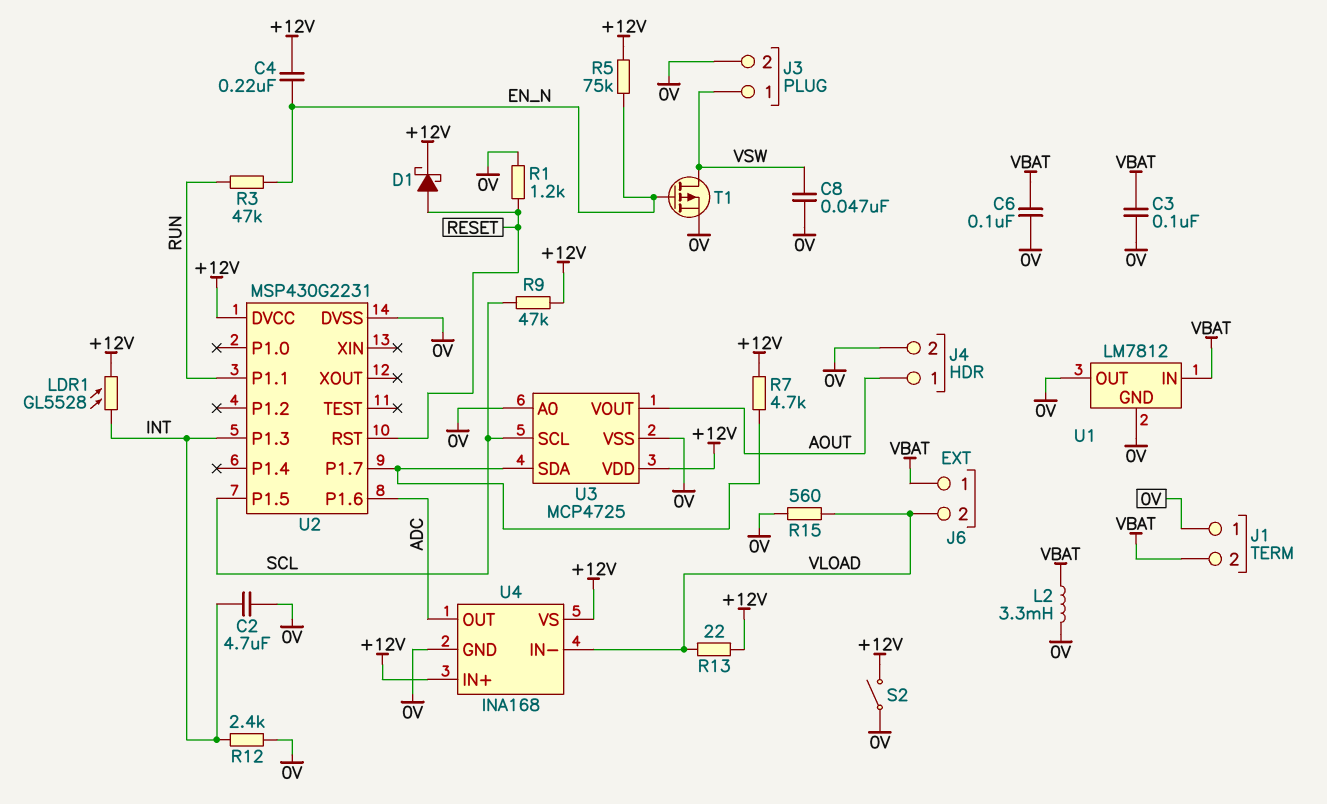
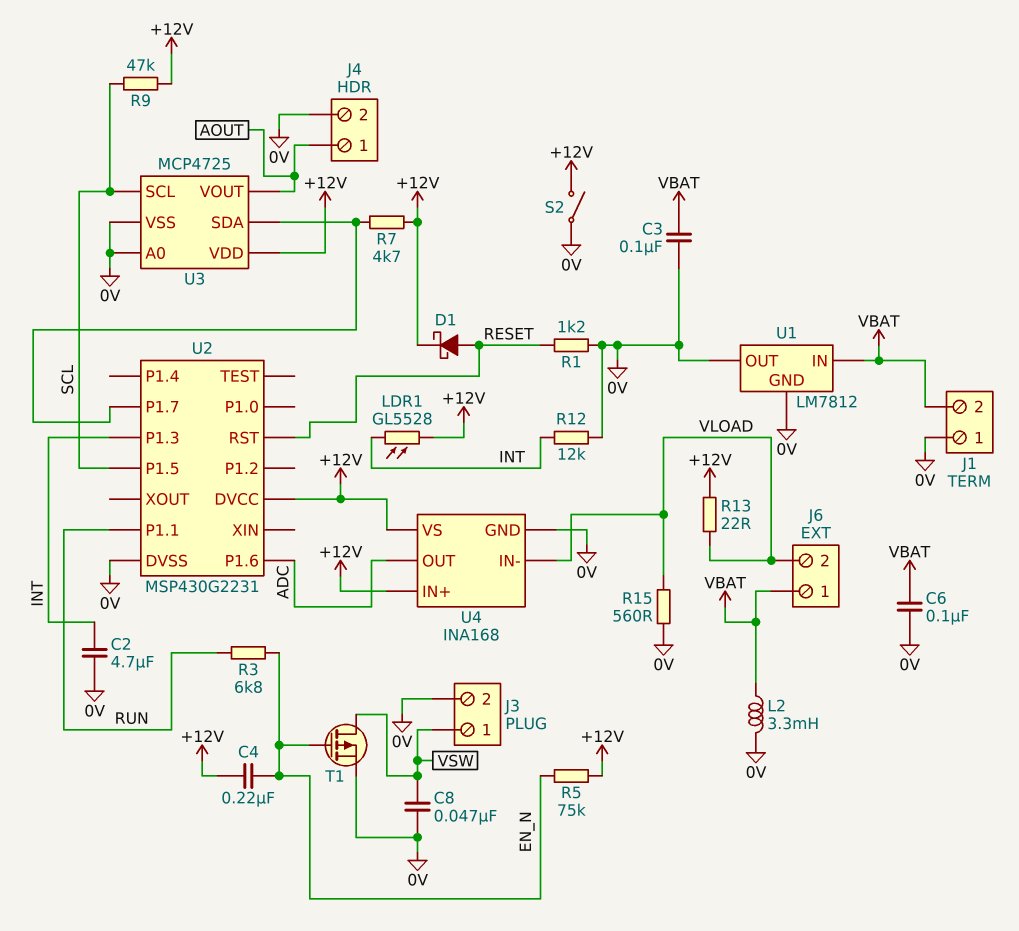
R3: 47k (EN_N, RUN) -> 6.8k (EN_N, RUN)
R12: 2.4k (0V, INT) -> 12k (0V, INT)

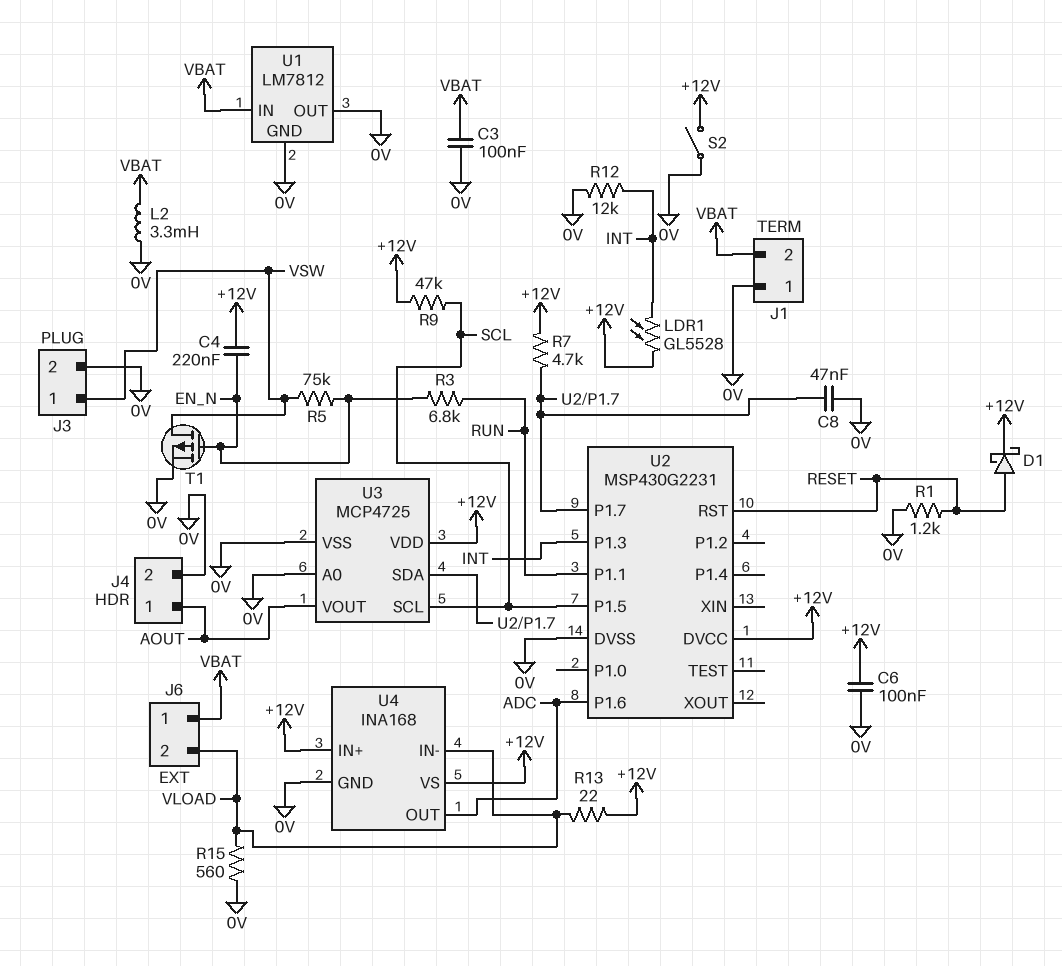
C2: 4.7uF (0V, INT) -> none
C6: 100nF (0V, VBAT) -> 100nF (+12V, 0V)
C8: 47nF (0V, VSW) -> 47nF (0V, U2/P1.7)
R5: 75k (+12V, EN_N) -> 75k (EN_N, VSW)

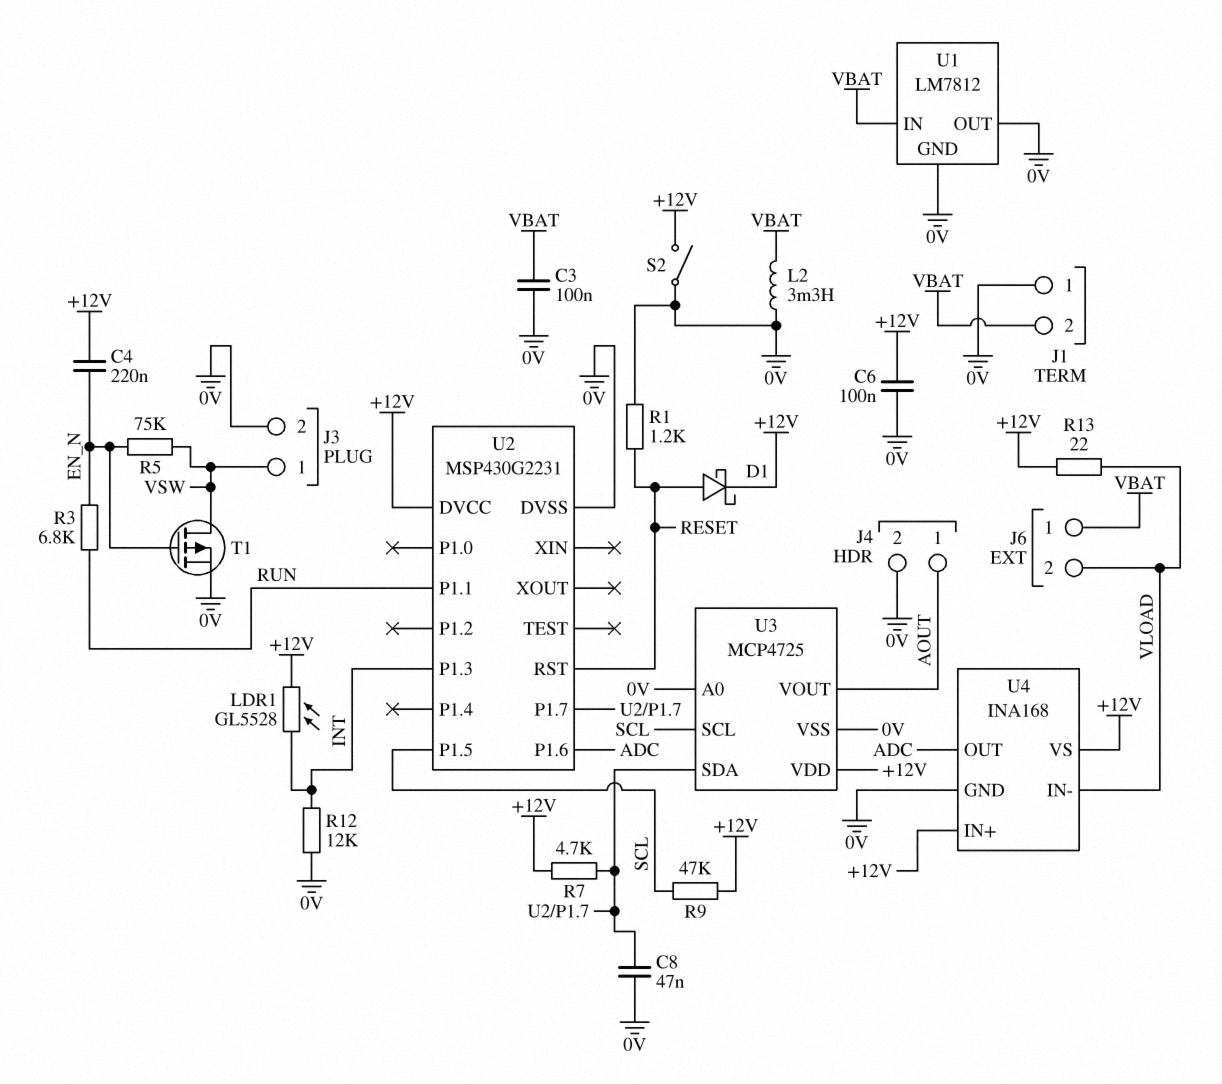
R15: 560 (0V, VLOAD) -> none

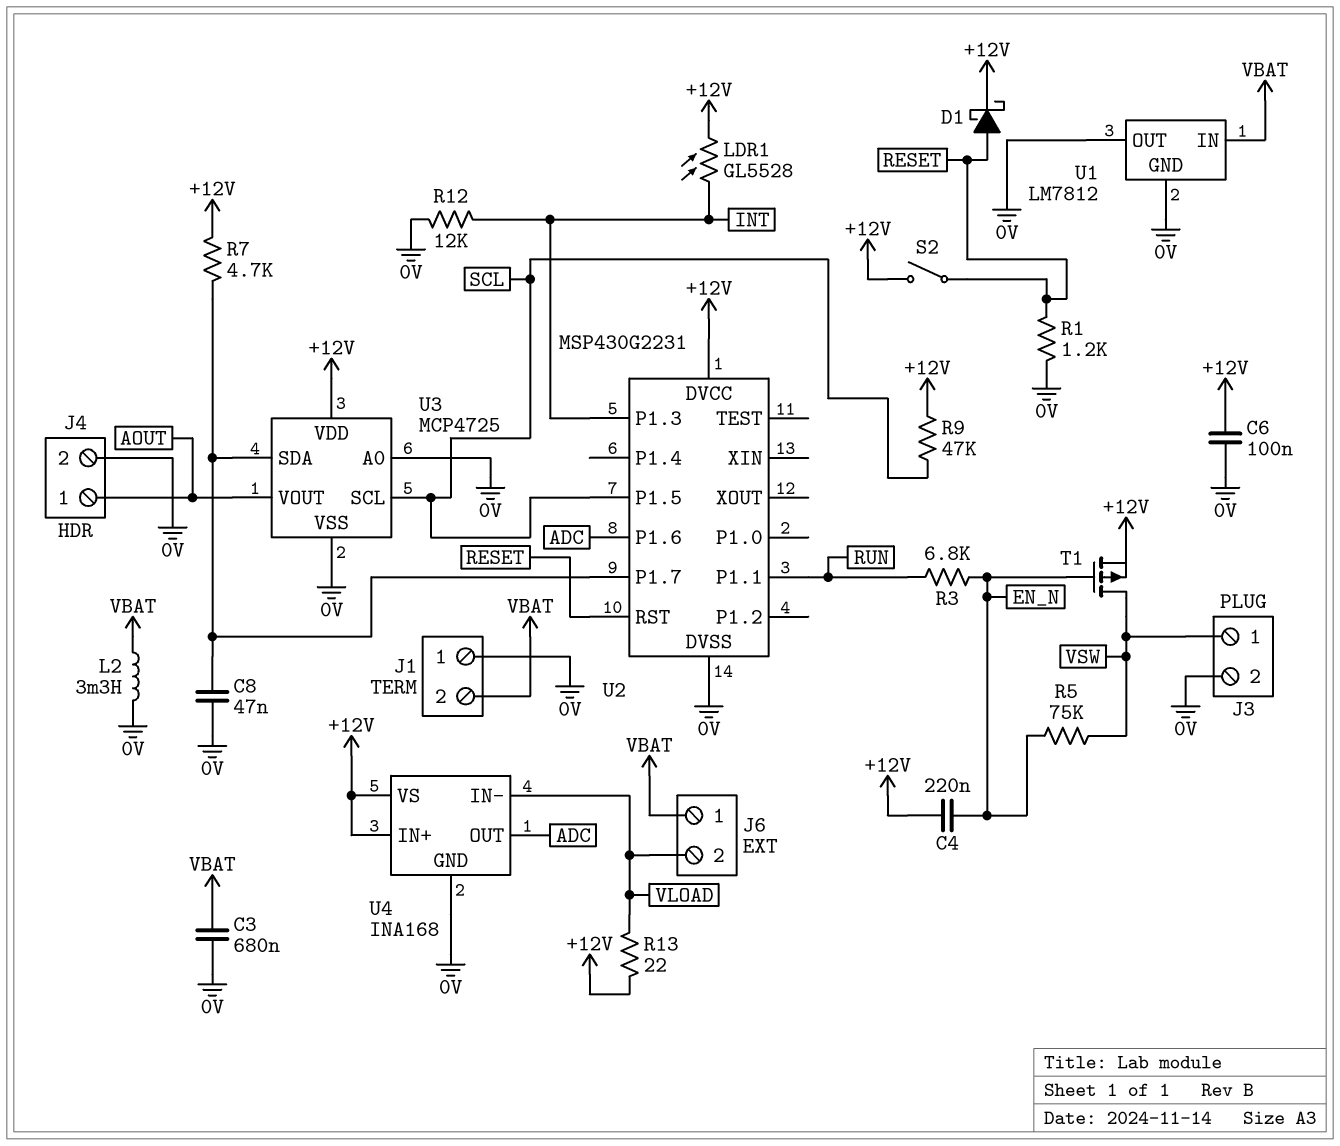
C3: 100nF (0V, VBAT) -> 680nF (0V, VBAT)
S2: switch (+12V, 0V) -> switch (+12V, RESET)
T1: PMOS (G EN_N, D VSW, S 0V) -> PMOS (G EN_N, D VSW, S +12V)

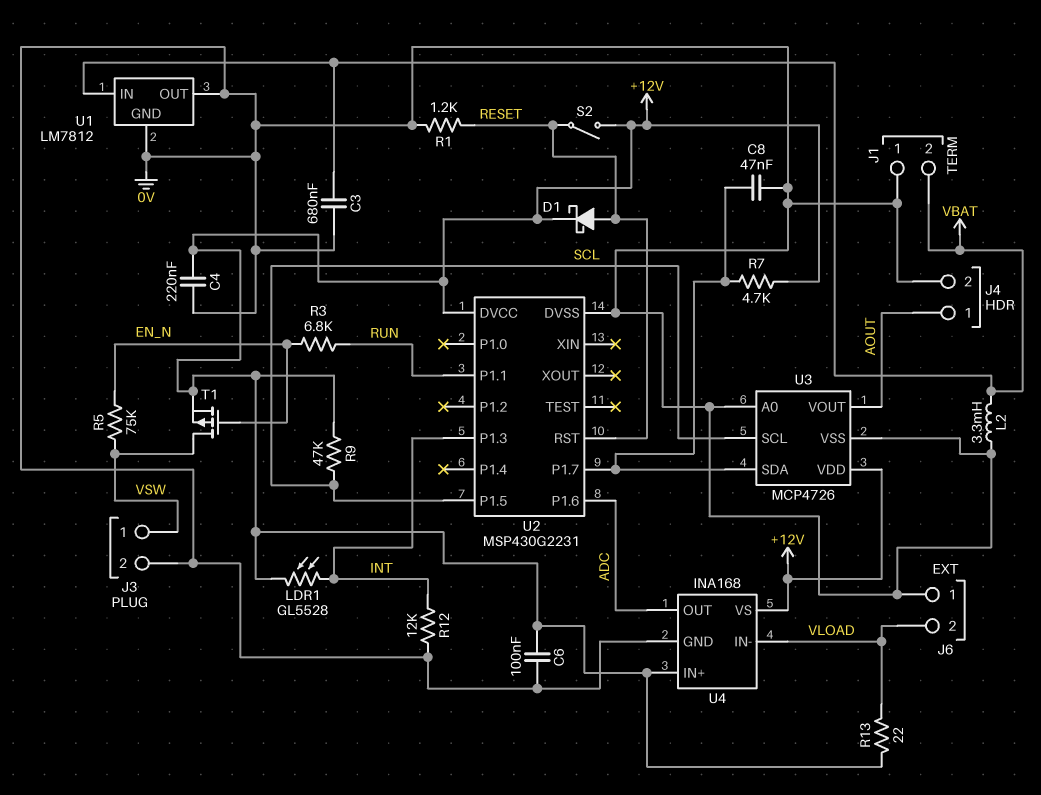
C4: 220nF (+12V, EN_N) -> 220nF (+12V, 0V)
J6 pin 1: VBAT -> 0V
U3: MCP4725 -> MCP4726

——

Every record must be set down again exactly; pictures do not belong in the copy.

R3: 47k (EN_N, RUN) -> 6.8k (EN_N, RUN)
R12: 2.4k (0V, INT) -> 12k (0V, INT)

C2: 4.7uF (0V, INT) -> none
C6: 100nF (0V, VBAT) -> 100nF (+12V, 0V)
C8: 47nF (0V, VSW) -> 47nF (0V, U2/P1.7)
R5: 75k (+12V, EN_N) -> 75k (EN_N, VSW)

R15: 560 (0V, VLOAD) -> none

C3: 100nF (0V, VBAT) -> 680nF (0V, VBAT)
S2: switch (+12V, 0V) -> switch (+12V, RESET)
T1: PMOS (G EN_N, D VSW, S 0V) -> PMOS (G EN_N, D VSW, S +12V)

C4: 220nF (+12V, EN_N) -> 220nF (+12V, 0V)
J6 pin 1: VBAT -> 0V
U3: MCP4725 -> MCP4726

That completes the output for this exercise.